■ Entries taken from a collection ■
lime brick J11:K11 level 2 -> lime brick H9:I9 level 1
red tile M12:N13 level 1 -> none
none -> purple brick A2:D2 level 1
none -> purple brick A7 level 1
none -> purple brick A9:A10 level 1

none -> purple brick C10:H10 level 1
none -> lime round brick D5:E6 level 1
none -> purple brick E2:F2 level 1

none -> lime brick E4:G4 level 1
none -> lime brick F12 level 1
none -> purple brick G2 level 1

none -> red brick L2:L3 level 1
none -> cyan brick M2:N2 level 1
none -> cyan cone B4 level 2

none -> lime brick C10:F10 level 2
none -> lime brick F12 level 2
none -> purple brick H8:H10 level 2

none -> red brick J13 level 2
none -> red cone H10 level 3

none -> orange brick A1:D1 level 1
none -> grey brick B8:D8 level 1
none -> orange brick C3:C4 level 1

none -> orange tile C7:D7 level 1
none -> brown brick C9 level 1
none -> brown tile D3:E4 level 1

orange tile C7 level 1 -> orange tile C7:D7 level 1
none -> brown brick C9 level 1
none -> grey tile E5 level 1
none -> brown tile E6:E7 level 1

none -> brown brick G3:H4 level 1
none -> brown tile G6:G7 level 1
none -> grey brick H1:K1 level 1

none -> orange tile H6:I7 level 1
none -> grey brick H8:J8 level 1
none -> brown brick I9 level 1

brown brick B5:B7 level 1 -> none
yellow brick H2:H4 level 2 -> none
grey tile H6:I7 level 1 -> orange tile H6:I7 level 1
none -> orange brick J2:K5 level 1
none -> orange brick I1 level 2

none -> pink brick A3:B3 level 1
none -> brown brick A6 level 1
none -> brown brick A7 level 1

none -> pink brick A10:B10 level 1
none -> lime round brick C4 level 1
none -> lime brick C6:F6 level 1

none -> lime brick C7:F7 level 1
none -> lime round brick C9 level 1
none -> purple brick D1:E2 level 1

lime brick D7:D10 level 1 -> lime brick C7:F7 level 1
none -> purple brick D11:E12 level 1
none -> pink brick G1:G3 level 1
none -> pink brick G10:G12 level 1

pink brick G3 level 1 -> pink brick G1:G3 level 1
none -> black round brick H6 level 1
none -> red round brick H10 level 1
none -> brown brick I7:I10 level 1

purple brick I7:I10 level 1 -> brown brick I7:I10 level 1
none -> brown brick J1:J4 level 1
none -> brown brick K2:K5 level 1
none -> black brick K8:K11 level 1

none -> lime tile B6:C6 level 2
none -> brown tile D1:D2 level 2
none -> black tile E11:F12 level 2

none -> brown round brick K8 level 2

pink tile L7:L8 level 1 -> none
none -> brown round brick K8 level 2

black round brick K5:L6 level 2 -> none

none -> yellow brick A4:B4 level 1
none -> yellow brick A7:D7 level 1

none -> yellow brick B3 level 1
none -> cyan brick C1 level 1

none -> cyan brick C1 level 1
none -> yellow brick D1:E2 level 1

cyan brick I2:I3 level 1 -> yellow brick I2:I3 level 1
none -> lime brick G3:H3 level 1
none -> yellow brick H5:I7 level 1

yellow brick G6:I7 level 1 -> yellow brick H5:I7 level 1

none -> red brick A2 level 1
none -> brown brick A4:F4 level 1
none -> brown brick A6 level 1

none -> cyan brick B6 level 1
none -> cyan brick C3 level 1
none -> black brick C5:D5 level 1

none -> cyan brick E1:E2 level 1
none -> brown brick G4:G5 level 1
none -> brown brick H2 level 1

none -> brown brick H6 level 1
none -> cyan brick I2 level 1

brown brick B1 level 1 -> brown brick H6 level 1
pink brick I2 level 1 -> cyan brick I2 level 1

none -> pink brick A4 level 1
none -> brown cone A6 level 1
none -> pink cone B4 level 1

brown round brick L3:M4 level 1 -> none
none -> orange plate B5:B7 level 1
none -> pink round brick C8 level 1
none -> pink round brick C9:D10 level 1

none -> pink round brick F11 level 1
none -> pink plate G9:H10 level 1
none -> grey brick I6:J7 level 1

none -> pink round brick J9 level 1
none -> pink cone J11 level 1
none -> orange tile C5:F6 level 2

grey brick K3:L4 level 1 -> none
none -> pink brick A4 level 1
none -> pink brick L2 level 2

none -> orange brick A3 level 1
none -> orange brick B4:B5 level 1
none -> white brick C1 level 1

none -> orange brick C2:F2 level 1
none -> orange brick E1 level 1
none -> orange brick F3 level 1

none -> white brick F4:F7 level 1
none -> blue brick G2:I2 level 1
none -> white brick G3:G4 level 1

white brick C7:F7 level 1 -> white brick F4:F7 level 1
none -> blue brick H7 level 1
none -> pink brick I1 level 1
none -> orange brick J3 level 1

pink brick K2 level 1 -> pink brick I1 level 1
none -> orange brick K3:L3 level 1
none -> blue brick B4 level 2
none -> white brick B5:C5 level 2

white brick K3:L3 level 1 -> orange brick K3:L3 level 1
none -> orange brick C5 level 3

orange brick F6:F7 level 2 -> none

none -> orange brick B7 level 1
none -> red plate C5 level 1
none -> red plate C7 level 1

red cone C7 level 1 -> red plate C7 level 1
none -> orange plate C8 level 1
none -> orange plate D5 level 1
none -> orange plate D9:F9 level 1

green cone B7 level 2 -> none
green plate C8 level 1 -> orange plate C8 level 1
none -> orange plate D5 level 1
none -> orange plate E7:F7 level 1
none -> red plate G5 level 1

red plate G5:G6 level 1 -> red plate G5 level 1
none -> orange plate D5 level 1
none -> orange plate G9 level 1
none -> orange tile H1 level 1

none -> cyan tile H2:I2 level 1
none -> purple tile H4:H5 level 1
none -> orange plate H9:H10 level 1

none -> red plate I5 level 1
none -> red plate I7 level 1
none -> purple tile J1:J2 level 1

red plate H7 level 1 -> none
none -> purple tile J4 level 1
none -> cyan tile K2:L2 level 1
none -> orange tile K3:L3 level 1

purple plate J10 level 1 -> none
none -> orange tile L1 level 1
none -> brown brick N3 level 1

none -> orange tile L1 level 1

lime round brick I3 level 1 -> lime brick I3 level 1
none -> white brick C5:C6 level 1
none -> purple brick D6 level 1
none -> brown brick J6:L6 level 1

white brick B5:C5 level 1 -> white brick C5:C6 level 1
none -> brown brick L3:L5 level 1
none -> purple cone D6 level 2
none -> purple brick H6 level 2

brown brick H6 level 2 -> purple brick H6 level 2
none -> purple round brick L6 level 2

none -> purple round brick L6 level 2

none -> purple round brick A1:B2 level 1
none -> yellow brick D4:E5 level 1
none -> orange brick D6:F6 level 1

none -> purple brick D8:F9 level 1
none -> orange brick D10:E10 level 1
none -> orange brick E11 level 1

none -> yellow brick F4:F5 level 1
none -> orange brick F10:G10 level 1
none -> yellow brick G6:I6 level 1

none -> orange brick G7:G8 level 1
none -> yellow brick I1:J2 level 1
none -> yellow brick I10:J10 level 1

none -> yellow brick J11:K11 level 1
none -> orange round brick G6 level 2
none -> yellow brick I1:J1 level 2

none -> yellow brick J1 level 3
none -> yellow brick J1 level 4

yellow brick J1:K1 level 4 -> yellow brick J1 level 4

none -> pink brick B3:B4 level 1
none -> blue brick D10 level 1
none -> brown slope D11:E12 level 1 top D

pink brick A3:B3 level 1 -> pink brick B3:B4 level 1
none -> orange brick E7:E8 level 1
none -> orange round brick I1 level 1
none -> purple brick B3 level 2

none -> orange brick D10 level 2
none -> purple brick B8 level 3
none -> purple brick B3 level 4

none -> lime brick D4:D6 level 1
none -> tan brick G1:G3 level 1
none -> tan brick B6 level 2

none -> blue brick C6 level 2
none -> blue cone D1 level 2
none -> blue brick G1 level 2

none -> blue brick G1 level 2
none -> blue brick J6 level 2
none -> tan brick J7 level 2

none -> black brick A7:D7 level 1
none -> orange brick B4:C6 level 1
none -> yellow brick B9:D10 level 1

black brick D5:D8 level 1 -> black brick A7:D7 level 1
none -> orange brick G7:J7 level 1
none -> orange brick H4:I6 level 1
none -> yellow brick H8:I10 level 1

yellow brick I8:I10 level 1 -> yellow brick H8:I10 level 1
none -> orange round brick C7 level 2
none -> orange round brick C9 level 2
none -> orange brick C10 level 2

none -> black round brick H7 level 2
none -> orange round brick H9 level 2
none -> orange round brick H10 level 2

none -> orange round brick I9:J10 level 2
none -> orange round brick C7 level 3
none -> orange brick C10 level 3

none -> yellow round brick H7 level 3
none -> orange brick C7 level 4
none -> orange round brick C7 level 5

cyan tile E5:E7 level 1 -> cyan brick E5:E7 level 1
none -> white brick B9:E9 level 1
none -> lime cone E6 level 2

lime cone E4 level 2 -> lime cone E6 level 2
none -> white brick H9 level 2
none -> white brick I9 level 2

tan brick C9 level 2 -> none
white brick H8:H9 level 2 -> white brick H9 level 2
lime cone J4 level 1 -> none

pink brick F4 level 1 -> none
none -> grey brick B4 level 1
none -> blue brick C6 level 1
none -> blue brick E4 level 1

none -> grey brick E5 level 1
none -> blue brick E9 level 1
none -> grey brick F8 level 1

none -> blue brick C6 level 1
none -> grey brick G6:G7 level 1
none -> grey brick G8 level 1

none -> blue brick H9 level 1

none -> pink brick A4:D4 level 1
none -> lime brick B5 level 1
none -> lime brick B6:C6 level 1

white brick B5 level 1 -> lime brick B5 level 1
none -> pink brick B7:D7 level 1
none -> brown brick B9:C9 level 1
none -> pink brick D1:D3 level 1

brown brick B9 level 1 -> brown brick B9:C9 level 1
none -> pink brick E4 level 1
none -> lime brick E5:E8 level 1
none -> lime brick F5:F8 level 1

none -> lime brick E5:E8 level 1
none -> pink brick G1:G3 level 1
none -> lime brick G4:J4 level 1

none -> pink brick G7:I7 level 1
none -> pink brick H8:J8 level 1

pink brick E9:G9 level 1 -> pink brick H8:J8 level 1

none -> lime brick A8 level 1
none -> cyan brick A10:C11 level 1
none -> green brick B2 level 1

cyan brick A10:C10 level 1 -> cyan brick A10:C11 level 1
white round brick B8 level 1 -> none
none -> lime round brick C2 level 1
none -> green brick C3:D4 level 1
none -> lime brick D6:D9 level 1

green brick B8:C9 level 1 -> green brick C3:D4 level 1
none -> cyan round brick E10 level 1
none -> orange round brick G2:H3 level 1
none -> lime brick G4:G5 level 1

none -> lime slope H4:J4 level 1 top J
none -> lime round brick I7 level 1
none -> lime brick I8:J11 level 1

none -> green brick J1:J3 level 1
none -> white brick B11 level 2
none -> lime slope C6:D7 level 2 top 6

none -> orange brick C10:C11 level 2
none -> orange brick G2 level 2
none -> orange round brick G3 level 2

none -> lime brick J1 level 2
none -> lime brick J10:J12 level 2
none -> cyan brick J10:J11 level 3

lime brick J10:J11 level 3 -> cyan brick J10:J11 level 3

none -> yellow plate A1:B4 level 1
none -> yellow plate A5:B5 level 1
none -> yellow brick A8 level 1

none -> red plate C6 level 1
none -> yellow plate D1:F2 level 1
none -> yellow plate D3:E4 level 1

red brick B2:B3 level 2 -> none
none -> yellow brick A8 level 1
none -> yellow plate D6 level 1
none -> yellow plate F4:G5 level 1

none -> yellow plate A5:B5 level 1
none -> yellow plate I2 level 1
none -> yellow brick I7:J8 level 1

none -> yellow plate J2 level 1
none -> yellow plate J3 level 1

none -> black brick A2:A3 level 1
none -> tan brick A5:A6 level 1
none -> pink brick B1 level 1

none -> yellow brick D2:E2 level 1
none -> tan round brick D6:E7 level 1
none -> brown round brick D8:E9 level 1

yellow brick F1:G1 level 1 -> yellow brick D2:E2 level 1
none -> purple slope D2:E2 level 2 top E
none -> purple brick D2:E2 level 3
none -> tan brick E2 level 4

■ PROBLEM TO SOLVE ■
Lines holding "slope" in the data above: copy each of them.

■ TASK RESPONSE ■
none -> brown slope D11:E12 level 1 top D
none -> lime slope H4:J4 level 1 top J
none -> lime slope C6:D7 level 2 top 6
none -> purple slope D2:E2 level 2 top E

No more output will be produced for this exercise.